Exercise :: Write out each record exactly as given, but do not include the pictures.

(Dataset items)
────────

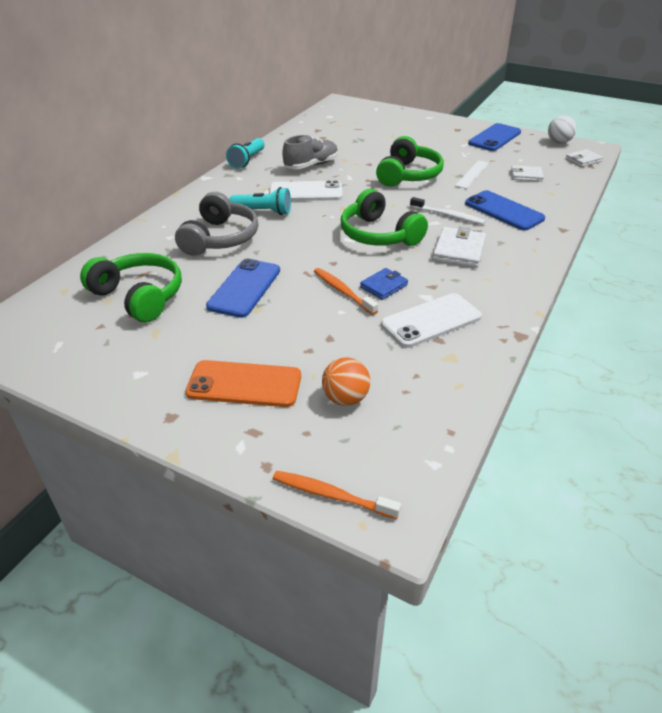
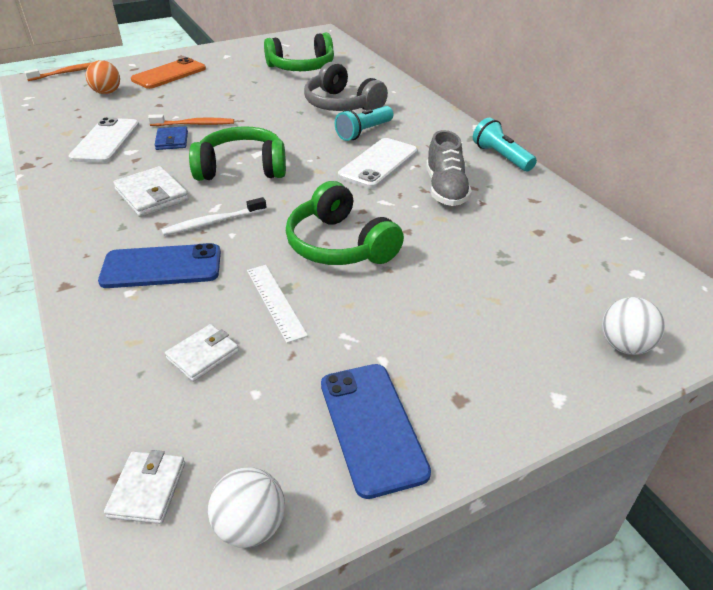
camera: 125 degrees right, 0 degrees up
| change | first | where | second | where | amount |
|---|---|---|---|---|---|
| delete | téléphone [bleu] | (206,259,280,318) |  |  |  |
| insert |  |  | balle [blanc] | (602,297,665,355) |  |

────────

Exercise solution ::
camera: 125 degrees right, 0 degrees up
| change | first | where | second | where | amount |
|---|---|---|---|---|---|
| delete | téléphone [bleu] | (206,259,280,318) |  |  |  |
| insert |  |  | balle [blanc] | (602,297,665,355) |  |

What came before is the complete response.